WORK ITEM
Omit every picture and return the rest of the data unaltered.

* * *

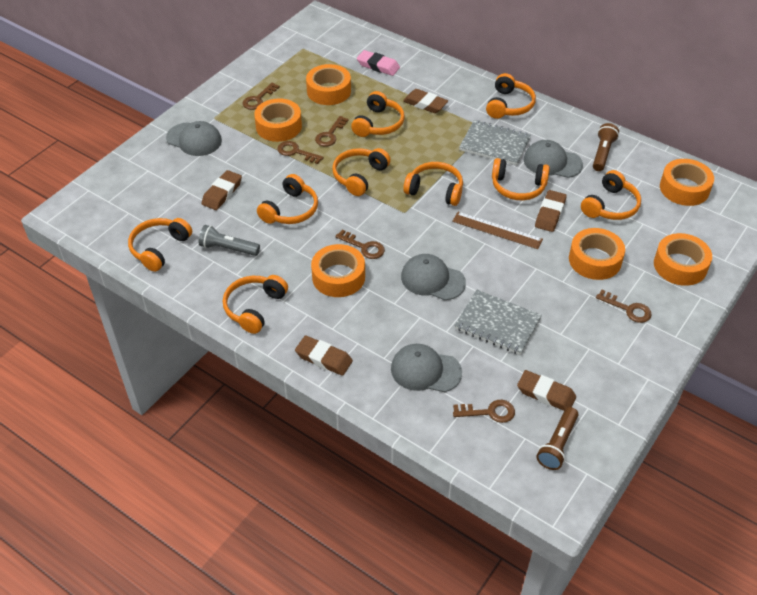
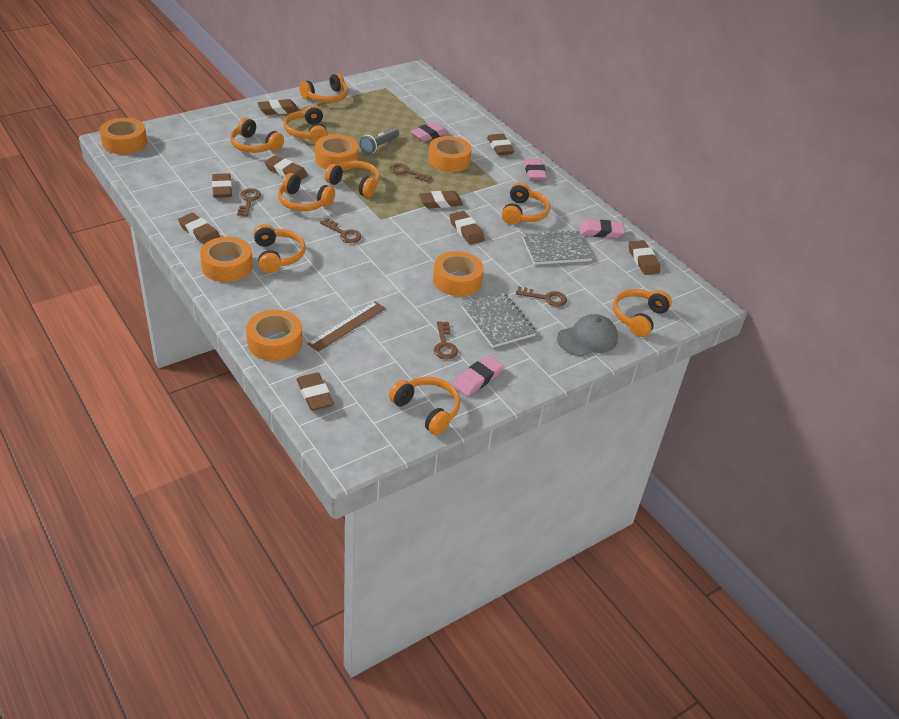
brown eraser: 5 -> 9
brown flashlight: 2 -> 0
brown key: 6 -> 5
grey cap: 4 -> 1
pink eraser: 1 -> 4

* * *

RESPONSE TO THIS TASK
brown eraser: 5 -> 9
brown flashlight: 2 -> 0
brown key: 6 -> 5
grey cap: 4 -> 1
pink eraser: 1 -> 4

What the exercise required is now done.